[Opening Available data section]

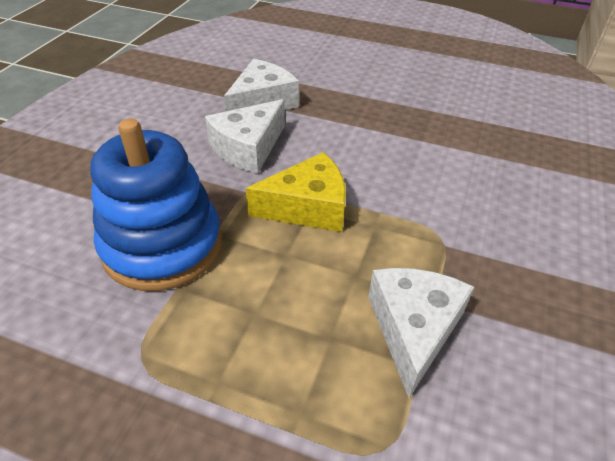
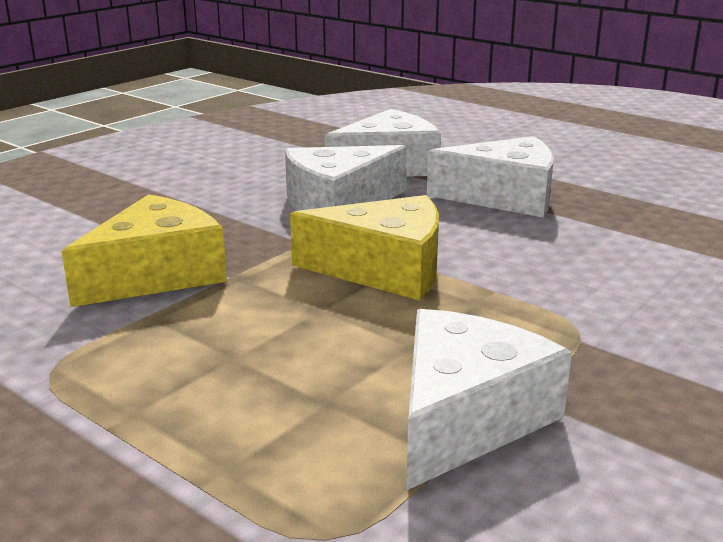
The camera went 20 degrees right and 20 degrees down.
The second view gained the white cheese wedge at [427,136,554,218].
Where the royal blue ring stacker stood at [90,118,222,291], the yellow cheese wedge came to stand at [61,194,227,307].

[Closing Available data section]
[Opening Available data section]

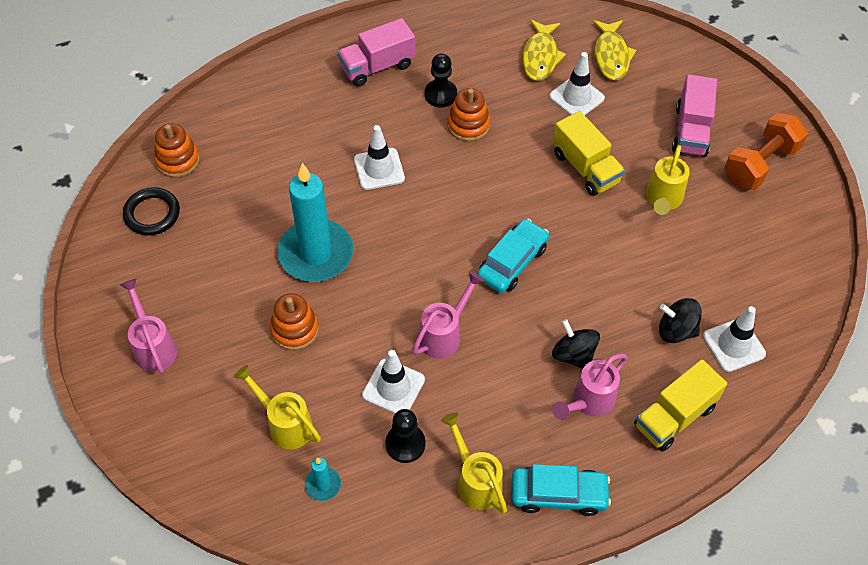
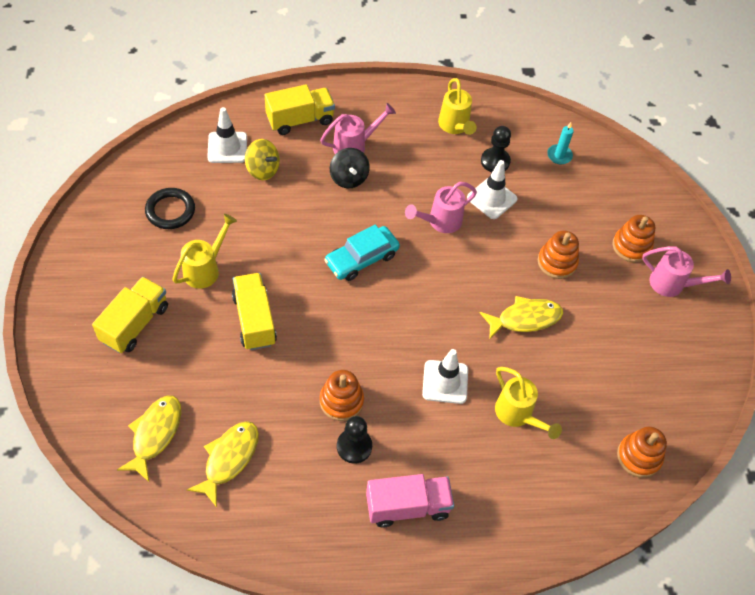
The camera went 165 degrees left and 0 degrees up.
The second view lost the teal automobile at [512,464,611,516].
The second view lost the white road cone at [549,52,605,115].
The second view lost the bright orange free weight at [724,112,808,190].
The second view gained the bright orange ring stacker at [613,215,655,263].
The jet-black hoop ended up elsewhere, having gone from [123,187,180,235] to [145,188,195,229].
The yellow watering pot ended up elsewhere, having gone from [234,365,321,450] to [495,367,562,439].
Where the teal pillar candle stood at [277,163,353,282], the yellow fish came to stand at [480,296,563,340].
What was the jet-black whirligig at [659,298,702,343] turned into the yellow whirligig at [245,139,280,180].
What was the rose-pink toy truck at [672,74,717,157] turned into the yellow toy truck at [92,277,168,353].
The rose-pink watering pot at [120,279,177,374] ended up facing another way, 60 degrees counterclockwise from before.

[Closing Available data section]

* _Task details_: Output only an exact transcription of the lines above from the one with "The yellow watering" up to and including the one with "What was the rose-pink".

* _Solution to this problem_:
The yellow watering pot ended up elsewhere, having gone from [234,365,321,450] to [495,367,562,439].
Where the teal pillar candle stood at [277,163,353,282], the yellow fish came to stand at [480,296,563,340].
What was the jet-black whirligig at [659,298,702,343] turned into the yellow whirligig at [245,139,280,180].
What was the rose-pink toy truck at [672,74,717,157] turned into the yellow toy truck at [92,277,168,353].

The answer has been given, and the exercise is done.